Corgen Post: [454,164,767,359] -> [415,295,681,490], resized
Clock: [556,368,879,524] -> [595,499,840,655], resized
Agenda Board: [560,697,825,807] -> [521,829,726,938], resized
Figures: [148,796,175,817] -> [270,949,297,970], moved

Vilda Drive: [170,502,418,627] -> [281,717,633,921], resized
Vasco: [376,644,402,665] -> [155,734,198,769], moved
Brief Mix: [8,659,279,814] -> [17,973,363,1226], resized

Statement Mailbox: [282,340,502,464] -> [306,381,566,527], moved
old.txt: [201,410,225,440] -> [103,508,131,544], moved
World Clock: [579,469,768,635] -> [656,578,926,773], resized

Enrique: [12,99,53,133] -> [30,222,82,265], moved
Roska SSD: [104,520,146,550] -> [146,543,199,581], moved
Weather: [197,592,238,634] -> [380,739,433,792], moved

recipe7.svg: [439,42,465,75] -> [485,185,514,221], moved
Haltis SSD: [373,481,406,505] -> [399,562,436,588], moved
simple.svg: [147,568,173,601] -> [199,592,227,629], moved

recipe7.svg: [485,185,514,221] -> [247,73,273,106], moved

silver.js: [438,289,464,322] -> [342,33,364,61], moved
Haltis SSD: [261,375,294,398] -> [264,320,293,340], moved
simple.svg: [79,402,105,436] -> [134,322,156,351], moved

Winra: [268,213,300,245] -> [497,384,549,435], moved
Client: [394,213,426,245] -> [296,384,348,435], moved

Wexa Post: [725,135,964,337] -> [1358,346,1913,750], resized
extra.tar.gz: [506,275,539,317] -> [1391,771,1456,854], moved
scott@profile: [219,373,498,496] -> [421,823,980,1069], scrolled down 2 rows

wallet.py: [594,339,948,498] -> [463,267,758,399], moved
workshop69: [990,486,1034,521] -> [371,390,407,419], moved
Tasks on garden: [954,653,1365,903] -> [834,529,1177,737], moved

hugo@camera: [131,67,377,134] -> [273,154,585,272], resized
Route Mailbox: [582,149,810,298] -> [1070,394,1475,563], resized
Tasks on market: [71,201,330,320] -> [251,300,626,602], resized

☆ ☆ ☆ ☆ ☆ ☆ ☆

**Work order:**
Reproduce, word for word, the lines of the data from the one that contains "Haltis SSD: [373,481,406,505]" to the end, both ends included.

**Result:**
Haltis SSD: [373,481,406,505] -> [399,562,436,588], moved
simple.svg: [147,568,173,601] -> [199,592,227,629], moved

recipe7.svg: [485,185,514,221] -> [247,73,273,106], moved

silver.js: [438,289,464,322] -> [342,33,364,61], moved
Haltis SSD: [261,375,294,398] -> [264,320,293,340], moved
simple.svg: [79,402,105,436] -> [134,322,156,351], moved

Winra: [268,213,300,245] -> [497,384,549,435], moved
Client: [394,213,426,245] -> [296,384,348,435], moved

Wexa Post: [725,135,964,337] -> [1358,346,1913,750], resized
extra.tar.gz: [506,275,539,317] -> [1391,771,1456,854], moved
scott@profile: [219,373,498,496] -> [421,823,980,1069], scrolled down 2 rows

wallet.py: [594,339,948,498] -> [463,267,758,399], moved
workshop69: [990,486,1034,521] -> [371,390,407,419], moved
Tasks on garden: [954,653,1365,903] -> [834,529,1177,737], moved

hugo@camera: [131,67,377,134] -> [273,154,585,272], resized
Route Mailbox: [582,149,810,298] -> [1070,394,1475,563], resized
Tasks on market: [71,201,330,320] -> [251,300,626,602], resized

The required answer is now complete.